### Your assignment
For this exercise, restate word for word only the lines from the one containing "none -> black round brick D2 level 3" through the last line below. Pictures do not get copied.

· · · ·

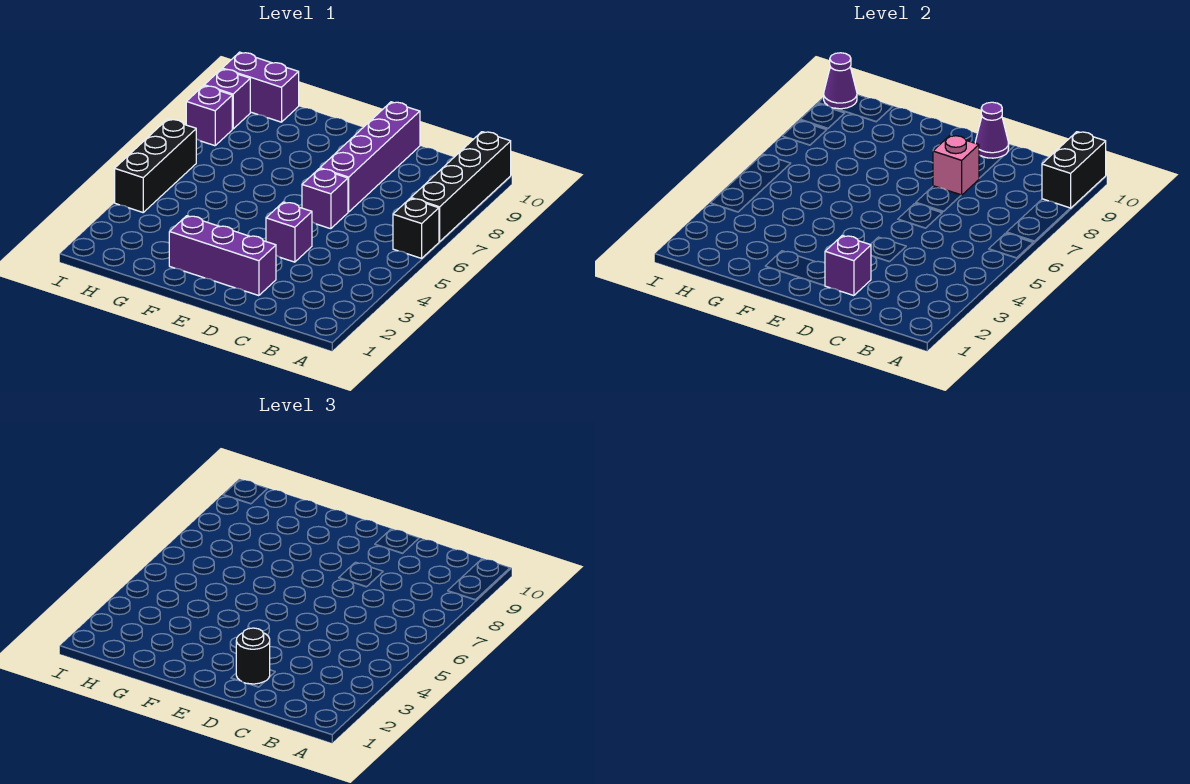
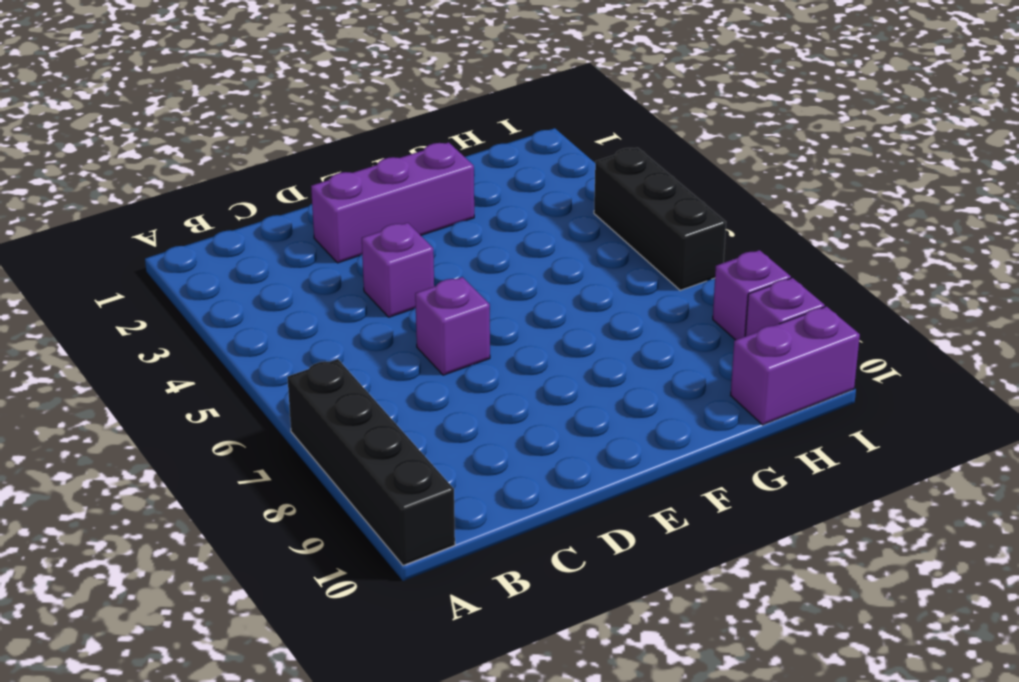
none -> black brick A6 level 1
none -> purple brick D7:D10 level 1
none -> black brick A9:A10 level 2

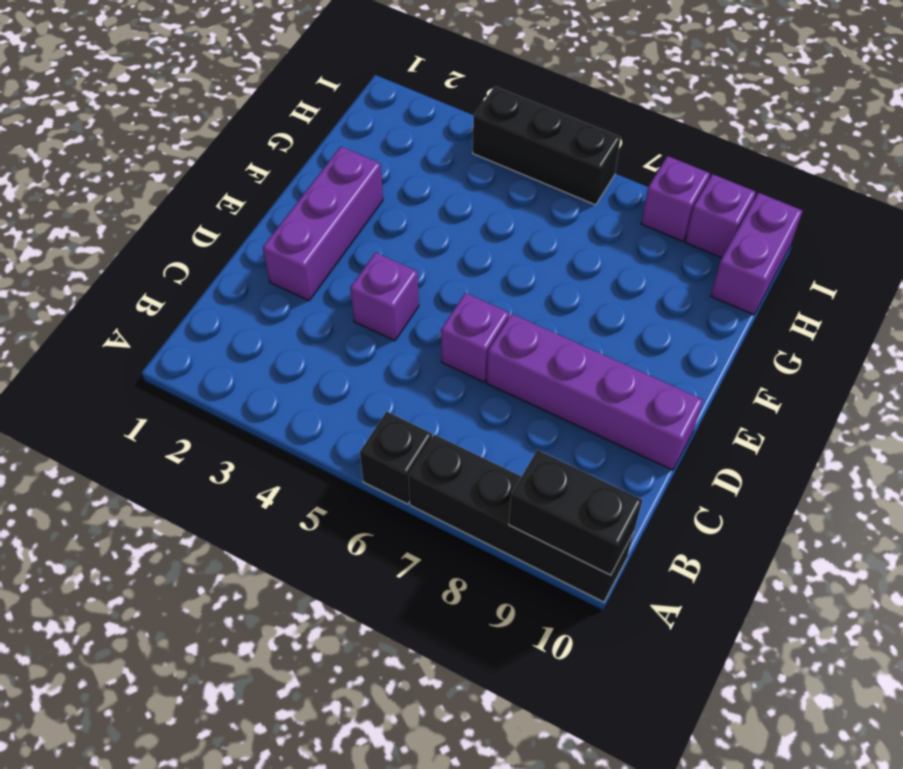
none -> purple brick D2 level 2
none -> pink brick D8 level 2
none -> purple cone D10 level 2

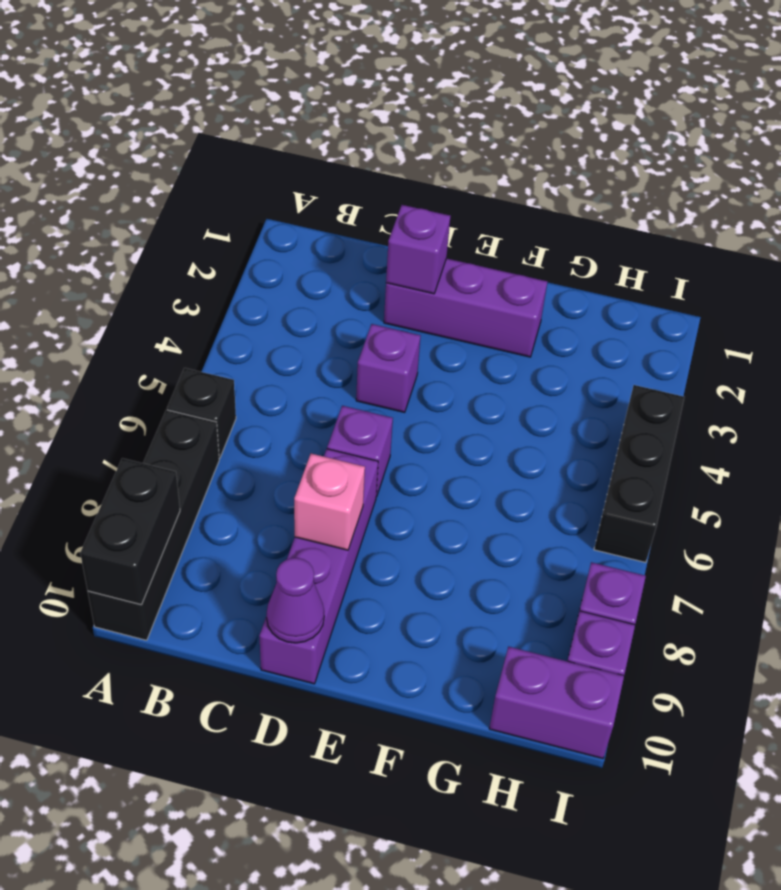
none -> purple cone I10 level 2
none -> black round brick D2 level 3

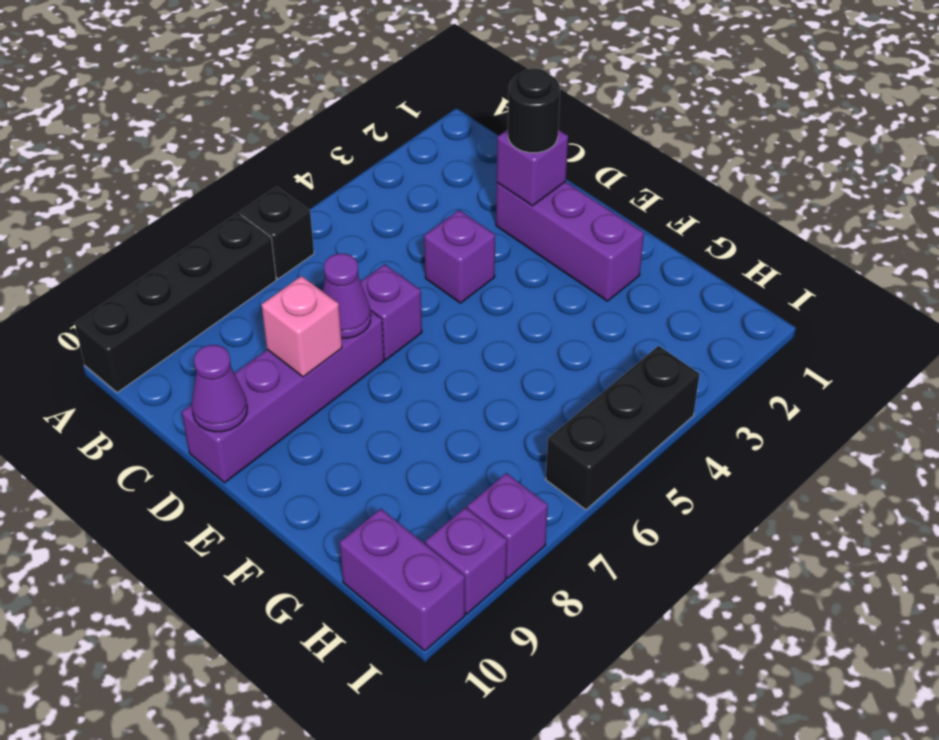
purple cone D7 level 2 -> purple cone I10 level 2
none -> black brick A9:A10 level 2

· · · ·

### Result of this exercise
none -> black round brick D2 level 3

purple cone D7 level 2 -> purple cone I10 level 2
none -> black brick A9:A10 level 2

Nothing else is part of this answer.